BEGIN
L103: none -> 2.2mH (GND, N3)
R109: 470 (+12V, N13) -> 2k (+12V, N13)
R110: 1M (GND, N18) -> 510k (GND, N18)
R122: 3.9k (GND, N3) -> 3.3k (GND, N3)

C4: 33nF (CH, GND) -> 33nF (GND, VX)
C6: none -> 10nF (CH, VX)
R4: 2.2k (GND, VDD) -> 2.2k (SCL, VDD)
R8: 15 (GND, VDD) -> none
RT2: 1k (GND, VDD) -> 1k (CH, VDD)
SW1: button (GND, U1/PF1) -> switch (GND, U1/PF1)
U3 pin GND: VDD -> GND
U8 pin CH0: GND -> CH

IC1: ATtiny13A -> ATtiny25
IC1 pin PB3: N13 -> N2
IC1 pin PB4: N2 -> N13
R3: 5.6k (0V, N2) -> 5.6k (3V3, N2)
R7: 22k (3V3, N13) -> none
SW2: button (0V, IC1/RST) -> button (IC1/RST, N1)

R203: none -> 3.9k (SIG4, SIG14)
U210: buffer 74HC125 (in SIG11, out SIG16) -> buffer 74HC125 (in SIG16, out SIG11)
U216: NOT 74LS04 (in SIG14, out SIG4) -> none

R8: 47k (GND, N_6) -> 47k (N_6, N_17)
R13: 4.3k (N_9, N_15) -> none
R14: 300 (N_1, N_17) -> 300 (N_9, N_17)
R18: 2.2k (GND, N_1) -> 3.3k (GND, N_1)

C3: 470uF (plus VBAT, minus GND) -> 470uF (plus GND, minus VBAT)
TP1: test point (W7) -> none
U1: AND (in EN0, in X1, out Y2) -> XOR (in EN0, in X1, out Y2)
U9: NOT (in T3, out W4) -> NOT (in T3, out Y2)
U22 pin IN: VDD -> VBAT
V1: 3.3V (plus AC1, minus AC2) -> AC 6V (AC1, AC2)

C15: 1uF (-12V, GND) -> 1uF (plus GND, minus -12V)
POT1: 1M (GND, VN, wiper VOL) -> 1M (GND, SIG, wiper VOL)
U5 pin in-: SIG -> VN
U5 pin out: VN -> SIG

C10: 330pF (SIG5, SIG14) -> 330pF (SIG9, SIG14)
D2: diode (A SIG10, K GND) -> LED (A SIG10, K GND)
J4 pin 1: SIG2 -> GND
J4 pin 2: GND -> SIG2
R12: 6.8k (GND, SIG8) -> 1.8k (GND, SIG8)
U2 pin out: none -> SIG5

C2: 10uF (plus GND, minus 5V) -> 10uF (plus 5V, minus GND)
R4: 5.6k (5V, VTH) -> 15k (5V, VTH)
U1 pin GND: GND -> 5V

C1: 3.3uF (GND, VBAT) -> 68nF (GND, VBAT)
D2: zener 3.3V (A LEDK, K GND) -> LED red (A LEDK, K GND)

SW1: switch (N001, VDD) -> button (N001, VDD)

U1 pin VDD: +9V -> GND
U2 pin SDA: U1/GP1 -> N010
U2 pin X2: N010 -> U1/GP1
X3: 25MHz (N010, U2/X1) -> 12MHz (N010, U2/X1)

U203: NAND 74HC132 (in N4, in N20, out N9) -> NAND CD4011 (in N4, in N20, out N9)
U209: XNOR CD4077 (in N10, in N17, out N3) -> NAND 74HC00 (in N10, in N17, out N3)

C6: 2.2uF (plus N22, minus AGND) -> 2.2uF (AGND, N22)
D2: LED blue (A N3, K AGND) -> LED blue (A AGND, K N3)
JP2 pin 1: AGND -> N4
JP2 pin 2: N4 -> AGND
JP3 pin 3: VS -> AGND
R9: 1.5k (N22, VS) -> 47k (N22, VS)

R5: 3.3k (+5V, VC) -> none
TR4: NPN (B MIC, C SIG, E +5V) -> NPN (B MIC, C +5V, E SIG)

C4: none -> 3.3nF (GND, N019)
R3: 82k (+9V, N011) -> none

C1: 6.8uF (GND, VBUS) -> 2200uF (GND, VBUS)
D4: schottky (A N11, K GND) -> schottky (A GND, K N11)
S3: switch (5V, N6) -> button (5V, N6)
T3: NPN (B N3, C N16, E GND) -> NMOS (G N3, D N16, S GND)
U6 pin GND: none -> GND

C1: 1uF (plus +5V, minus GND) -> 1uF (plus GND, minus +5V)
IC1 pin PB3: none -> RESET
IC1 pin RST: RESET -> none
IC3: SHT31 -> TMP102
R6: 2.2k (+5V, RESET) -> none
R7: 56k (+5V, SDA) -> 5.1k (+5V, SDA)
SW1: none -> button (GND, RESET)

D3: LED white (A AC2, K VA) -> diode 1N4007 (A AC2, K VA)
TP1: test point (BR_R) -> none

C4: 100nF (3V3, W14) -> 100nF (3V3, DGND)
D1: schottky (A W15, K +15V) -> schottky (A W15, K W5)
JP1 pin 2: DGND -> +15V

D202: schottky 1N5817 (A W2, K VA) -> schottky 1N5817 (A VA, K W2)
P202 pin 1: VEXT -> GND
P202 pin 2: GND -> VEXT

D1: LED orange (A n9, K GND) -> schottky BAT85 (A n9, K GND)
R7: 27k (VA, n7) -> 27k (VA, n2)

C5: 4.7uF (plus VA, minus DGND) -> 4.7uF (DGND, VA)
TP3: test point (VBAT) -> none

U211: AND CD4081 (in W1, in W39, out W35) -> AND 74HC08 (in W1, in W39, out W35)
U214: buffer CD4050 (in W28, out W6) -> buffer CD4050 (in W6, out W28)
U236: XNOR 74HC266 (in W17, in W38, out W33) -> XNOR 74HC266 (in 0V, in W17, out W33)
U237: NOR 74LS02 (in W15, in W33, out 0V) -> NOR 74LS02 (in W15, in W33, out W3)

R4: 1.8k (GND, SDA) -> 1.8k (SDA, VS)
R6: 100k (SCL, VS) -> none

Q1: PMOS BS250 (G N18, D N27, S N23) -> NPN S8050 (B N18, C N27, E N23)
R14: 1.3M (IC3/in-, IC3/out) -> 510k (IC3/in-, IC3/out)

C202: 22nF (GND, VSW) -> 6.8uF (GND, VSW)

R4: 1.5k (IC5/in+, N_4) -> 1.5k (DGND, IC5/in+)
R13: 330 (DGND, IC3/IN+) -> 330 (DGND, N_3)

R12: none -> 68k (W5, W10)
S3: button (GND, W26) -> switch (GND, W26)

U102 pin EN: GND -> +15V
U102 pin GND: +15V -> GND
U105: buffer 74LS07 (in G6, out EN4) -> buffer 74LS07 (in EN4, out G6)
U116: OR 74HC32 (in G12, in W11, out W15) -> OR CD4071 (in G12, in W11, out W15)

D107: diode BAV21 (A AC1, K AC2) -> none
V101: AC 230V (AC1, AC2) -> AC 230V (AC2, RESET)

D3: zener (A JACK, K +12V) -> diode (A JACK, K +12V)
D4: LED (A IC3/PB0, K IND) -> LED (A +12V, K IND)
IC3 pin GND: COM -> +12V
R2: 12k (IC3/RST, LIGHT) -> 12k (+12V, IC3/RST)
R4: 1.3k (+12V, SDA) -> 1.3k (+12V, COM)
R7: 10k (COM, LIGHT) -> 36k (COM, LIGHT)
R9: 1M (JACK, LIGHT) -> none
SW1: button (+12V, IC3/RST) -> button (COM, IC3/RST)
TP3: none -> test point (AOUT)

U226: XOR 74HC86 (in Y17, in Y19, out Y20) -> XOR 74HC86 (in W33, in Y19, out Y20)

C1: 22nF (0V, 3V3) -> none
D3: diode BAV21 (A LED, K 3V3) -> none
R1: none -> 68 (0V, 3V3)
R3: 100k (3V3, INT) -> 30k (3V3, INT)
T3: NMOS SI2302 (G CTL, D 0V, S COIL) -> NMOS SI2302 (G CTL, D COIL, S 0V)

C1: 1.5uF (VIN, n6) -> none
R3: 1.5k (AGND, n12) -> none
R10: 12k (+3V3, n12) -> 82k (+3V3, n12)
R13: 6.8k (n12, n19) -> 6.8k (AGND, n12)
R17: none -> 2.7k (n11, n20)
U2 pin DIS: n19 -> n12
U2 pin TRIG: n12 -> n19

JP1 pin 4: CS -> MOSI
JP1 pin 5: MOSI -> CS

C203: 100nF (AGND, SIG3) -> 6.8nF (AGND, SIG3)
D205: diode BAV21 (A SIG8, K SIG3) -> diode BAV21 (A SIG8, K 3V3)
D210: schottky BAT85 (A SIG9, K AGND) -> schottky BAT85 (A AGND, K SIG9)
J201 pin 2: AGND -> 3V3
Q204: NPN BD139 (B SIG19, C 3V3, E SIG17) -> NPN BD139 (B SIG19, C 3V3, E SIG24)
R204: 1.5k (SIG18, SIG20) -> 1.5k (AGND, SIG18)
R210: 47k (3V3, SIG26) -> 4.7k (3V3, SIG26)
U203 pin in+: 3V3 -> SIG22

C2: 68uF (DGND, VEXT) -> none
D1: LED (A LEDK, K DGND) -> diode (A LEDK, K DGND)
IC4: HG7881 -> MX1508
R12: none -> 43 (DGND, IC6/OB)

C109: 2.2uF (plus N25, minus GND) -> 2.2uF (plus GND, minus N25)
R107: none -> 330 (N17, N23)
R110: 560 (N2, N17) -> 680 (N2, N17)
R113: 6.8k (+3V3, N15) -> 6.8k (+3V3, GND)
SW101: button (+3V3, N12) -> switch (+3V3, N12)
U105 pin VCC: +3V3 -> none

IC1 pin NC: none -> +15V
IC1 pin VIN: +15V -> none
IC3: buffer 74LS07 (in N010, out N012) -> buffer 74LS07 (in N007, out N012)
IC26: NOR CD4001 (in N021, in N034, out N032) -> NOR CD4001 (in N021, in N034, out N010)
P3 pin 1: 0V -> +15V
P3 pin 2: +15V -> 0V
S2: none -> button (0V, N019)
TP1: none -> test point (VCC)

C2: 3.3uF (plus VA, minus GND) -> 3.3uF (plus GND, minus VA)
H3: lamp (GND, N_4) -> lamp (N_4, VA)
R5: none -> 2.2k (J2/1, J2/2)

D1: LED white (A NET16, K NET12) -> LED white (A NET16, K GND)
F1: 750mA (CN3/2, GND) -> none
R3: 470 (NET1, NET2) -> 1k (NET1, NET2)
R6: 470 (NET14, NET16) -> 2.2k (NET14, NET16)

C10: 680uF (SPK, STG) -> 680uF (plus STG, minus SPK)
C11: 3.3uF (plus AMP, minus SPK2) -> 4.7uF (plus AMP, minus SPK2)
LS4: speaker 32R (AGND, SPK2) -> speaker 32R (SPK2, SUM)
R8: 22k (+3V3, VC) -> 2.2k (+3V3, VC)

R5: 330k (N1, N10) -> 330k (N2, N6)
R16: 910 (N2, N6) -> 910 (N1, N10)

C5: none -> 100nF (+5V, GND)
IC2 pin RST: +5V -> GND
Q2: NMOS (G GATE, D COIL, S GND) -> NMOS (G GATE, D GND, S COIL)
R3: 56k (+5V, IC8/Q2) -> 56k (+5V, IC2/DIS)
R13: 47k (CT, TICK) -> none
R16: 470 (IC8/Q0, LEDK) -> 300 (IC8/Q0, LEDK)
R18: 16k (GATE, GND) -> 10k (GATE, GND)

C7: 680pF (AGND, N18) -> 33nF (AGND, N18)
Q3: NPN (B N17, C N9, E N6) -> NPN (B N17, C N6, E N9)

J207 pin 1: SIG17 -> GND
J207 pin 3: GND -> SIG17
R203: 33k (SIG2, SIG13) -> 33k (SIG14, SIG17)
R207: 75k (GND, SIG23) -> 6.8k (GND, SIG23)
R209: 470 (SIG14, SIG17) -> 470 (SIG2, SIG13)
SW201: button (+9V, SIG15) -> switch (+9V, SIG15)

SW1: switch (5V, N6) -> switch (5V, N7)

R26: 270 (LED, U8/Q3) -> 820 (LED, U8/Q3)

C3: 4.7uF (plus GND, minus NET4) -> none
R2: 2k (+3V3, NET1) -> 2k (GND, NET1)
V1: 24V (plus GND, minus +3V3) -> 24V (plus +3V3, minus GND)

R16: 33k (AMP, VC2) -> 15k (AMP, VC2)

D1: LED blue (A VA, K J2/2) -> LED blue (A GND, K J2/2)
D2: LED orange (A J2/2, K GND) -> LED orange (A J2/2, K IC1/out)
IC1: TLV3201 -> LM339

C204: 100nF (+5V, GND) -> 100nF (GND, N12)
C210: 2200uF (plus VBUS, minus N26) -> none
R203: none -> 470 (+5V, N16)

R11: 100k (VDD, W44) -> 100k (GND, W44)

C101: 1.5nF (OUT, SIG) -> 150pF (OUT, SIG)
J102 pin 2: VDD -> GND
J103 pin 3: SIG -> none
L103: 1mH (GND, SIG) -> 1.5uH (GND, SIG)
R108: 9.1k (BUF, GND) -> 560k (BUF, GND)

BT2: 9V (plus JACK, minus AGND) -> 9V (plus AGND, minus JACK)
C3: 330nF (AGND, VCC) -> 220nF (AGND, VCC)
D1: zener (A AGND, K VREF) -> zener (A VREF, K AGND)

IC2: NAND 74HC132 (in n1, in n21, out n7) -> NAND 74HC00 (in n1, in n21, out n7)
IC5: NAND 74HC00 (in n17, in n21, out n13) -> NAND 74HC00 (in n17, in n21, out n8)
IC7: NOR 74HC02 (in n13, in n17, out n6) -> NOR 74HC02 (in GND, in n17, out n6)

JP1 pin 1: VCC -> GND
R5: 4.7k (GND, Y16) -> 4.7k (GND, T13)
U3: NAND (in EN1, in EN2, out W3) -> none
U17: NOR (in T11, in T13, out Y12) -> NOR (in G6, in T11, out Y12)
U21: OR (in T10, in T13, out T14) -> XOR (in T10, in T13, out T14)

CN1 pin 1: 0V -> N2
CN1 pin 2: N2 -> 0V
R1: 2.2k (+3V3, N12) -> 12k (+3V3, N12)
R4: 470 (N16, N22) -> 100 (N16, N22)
END
YOUR OBJECTIVE :: With no other words, state how many lines above hold the word "COIL".

SOLUTION TO THIS PROBLEM :: 2